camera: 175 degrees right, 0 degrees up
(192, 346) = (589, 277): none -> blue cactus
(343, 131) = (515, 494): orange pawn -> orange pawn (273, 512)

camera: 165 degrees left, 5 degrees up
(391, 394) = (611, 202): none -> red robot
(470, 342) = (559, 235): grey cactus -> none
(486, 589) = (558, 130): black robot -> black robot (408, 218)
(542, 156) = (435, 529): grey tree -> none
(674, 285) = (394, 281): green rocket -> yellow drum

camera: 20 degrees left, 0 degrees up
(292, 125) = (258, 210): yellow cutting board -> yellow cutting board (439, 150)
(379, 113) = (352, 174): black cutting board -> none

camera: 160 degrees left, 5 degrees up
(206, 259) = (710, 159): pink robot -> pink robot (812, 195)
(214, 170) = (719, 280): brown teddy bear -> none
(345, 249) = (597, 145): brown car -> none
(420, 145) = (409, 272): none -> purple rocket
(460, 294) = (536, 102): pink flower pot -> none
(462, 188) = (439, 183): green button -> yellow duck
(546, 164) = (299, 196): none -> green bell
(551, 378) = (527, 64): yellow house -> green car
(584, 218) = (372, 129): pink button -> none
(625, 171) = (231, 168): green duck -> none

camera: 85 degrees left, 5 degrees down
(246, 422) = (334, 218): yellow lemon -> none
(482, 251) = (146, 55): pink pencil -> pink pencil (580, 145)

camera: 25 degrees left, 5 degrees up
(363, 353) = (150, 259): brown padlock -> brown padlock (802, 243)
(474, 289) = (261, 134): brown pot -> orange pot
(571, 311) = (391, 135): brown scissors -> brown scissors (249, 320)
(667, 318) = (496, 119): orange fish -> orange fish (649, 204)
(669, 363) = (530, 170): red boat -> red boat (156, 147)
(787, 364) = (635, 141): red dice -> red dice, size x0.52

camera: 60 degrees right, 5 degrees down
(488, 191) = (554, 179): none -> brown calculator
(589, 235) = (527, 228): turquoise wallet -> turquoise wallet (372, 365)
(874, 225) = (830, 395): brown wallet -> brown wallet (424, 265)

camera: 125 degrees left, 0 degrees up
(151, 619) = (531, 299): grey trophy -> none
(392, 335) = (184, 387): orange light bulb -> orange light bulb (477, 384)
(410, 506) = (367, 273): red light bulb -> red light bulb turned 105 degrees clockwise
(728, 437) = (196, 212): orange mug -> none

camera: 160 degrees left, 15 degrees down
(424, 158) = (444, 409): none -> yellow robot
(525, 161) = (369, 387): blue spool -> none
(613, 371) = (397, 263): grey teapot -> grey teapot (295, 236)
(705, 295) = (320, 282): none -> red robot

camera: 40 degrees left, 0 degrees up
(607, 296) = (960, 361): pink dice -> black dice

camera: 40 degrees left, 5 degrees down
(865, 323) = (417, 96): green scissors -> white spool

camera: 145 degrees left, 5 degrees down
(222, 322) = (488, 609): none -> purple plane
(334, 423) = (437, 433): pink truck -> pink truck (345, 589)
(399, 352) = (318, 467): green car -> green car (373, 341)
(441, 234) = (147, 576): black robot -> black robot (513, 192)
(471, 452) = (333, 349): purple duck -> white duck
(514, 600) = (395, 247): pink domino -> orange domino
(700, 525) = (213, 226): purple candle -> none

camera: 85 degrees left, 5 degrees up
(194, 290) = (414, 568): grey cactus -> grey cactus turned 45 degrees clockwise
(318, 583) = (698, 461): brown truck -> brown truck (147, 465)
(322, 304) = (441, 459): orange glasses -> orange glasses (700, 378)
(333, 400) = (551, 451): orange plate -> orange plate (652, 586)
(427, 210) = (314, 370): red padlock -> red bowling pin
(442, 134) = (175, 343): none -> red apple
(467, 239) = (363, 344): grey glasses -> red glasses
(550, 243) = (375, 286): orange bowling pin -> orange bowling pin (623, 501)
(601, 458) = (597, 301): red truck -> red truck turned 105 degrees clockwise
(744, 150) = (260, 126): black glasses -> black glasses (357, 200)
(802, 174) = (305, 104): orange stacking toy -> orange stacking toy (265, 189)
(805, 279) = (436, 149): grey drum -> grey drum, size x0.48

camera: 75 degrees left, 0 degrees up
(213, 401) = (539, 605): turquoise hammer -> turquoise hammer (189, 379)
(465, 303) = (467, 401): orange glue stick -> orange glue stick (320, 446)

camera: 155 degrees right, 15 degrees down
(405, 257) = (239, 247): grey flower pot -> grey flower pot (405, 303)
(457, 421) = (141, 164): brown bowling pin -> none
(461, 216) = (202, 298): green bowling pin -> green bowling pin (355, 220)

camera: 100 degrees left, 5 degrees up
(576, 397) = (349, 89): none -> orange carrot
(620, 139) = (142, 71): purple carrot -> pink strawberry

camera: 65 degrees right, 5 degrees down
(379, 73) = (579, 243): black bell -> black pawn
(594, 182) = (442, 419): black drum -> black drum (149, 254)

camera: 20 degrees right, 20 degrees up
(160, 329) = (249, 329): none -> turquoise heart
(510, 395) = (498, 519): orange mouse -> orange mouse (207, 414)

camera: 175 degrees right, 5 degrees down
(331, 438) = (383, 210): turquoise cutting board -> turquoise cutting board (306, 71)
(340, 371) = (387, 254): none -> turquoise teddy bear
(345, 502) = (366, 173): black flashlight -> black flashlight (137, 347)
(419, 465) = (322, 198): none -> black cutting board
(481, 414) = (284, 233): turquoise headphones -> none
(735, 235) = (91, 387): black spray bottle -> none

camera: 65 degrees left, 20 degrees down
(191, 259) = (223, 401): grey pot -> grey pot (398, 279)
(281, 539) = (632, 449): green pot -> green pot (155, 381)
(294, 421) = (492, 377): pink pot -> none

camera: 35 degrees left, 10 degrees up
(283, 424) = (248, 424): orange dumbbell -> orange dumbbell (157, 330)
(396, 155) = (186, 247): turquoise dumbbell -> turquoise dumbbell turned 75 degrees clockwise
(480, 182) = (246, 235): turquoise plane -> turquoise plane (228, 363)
----------------------------------------
WORK TO COMPLETE —
Only those lines of the entries above that run from the line containing "(222, 322) = (488, 609): none -> purple plane" to the line containing "(441, 234) = (147, 576): black", both included, should be transcribed exactly.

RESULT OF THIS TASK —
(222, 322) = (488, 609): none -> purple plane
(334, 423) = (437, 433): pink truck -> pink truck (345, 589)
(399, 352) = (318, 467): green car -> green car (373, 341)
(441, 234) = (147, 576): black robot -> black robot (513, 192)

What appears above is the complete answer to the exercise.